WORK REQUEST: Could you set down exactly the lines in the records below between the line holding "L3: none -> 68mH (GND, N25)" and the line holding "U5: EL817 -> PC817", inclusive?

====== GIVEN RECORDS

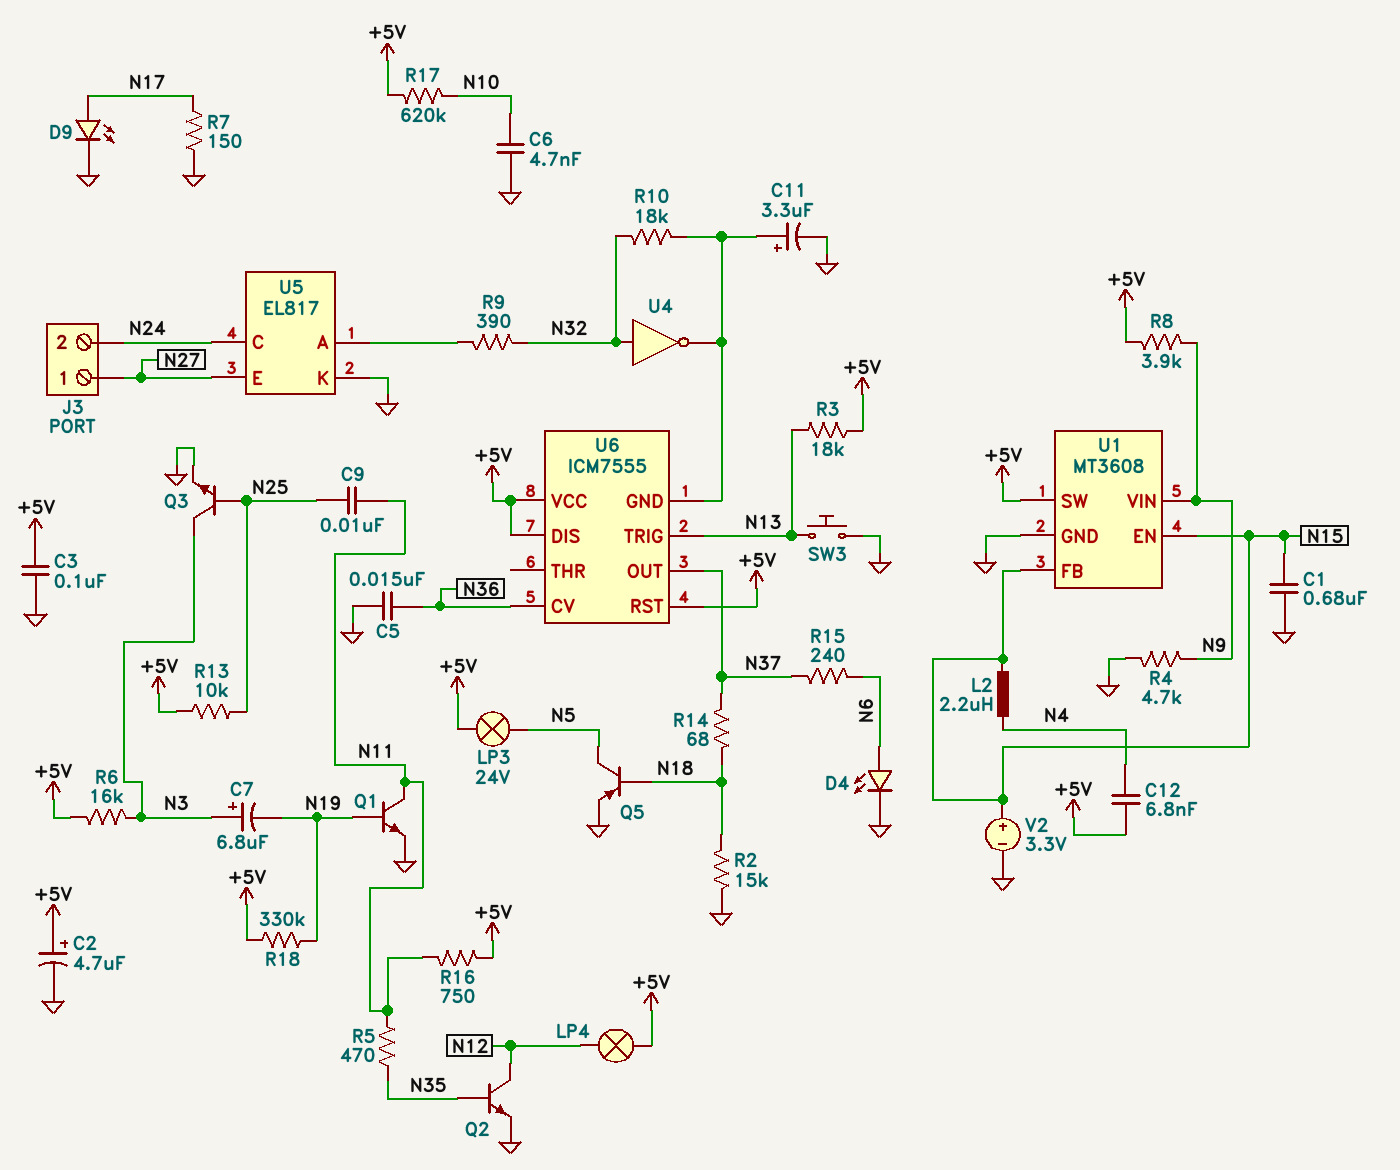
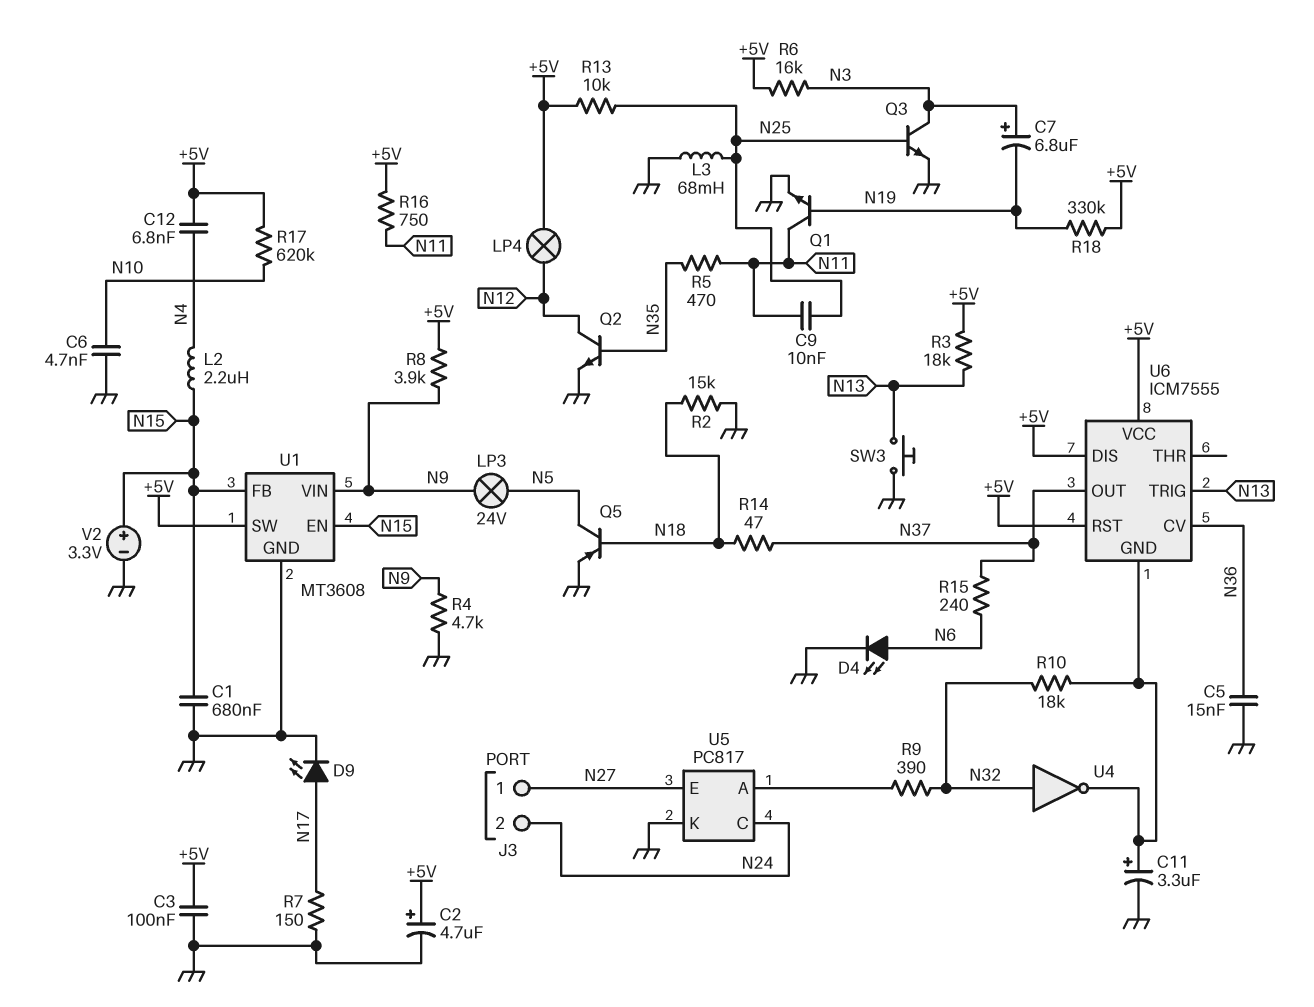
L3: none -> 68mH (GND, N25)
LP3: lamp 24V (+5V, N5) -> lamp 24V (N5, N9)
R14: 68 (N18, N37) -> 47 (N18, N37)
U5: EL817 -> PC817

============
====== GIVEN RECORDS

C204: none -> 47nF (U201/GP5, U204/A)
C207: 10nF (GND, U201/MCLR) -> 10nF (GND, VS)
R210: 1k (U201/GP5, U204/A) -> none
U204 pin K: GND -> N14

============
====== GIVEN RECORDS

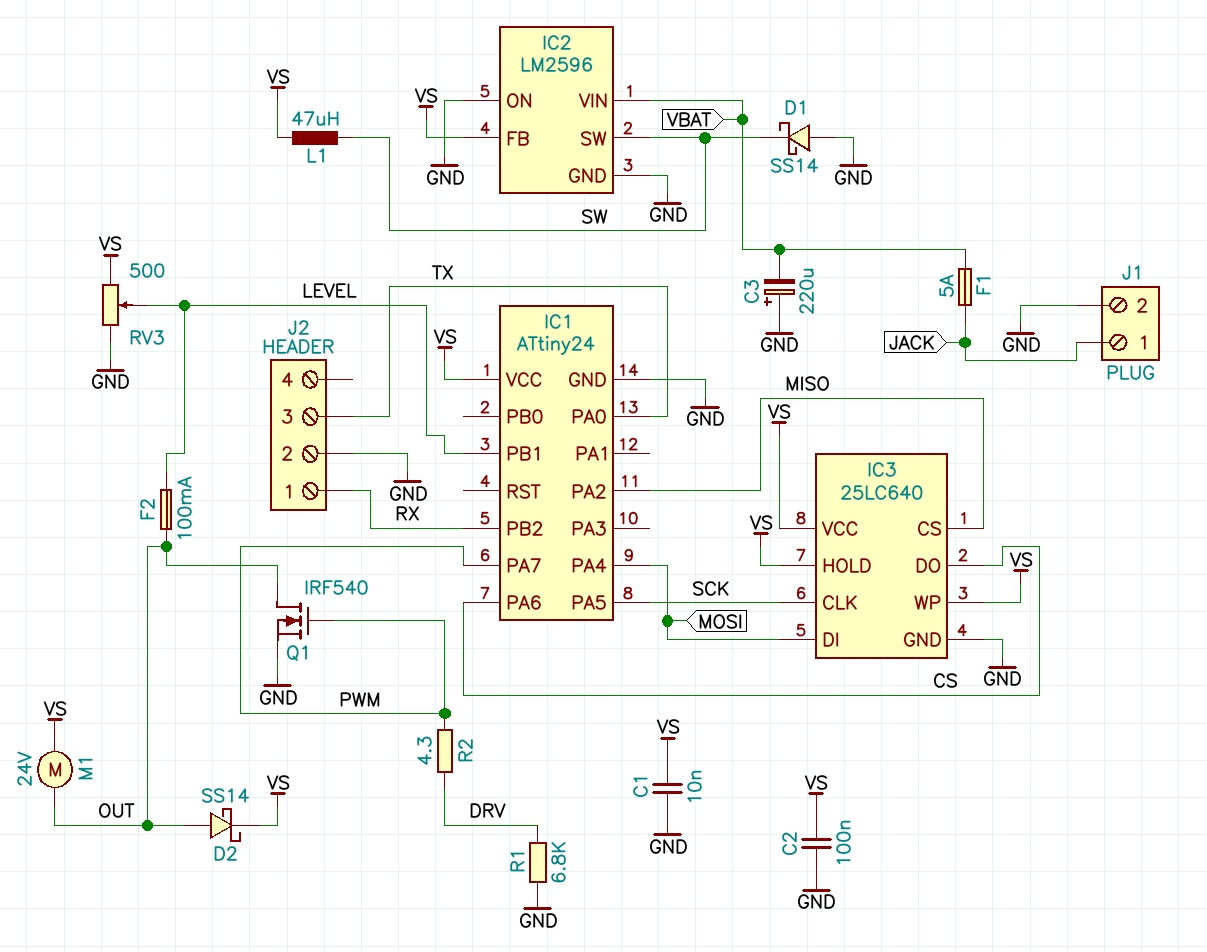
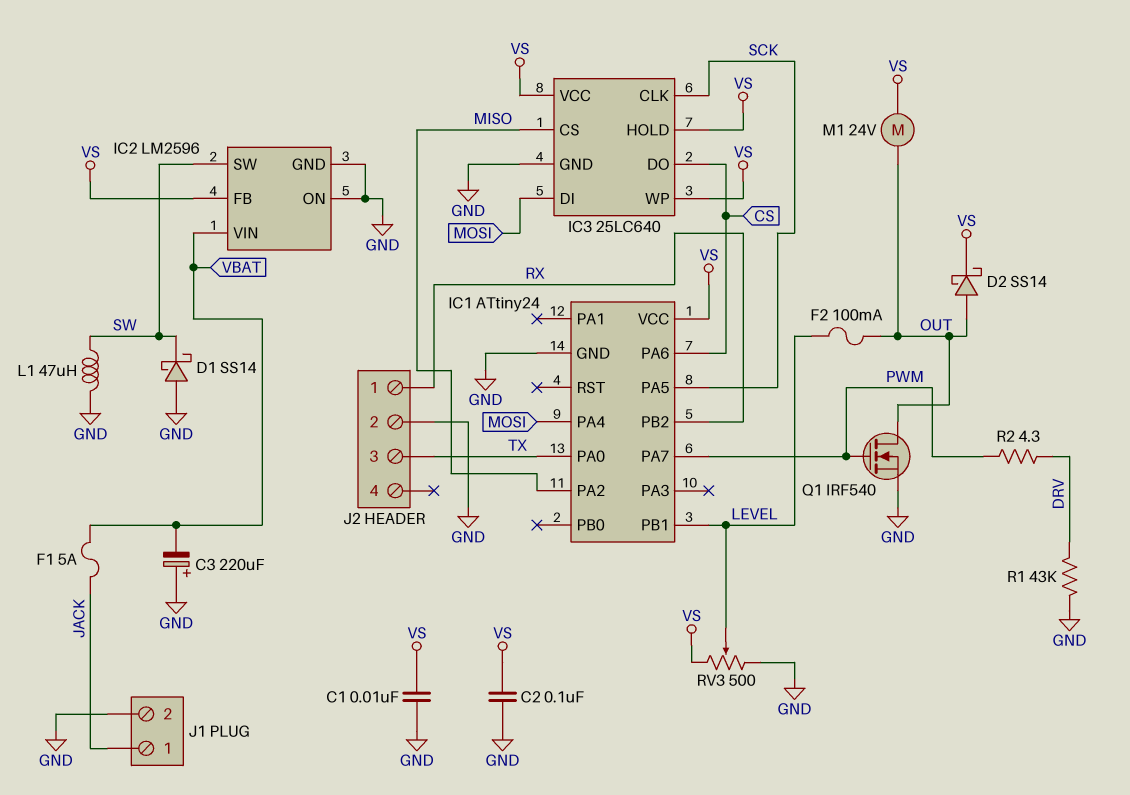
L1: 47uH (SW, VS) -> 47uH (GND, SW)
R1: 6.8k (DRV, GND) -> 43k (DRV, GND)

============

SOLVED EXERCISE:
L3: none -> 68mH (GND, N25)
LP3: lamp 24V (+5V, N5) -> lamp 24V (N5, N9)
R14: 68 (N18, N37) -> 47 (N18, N37)
U5: EL817 -> PC817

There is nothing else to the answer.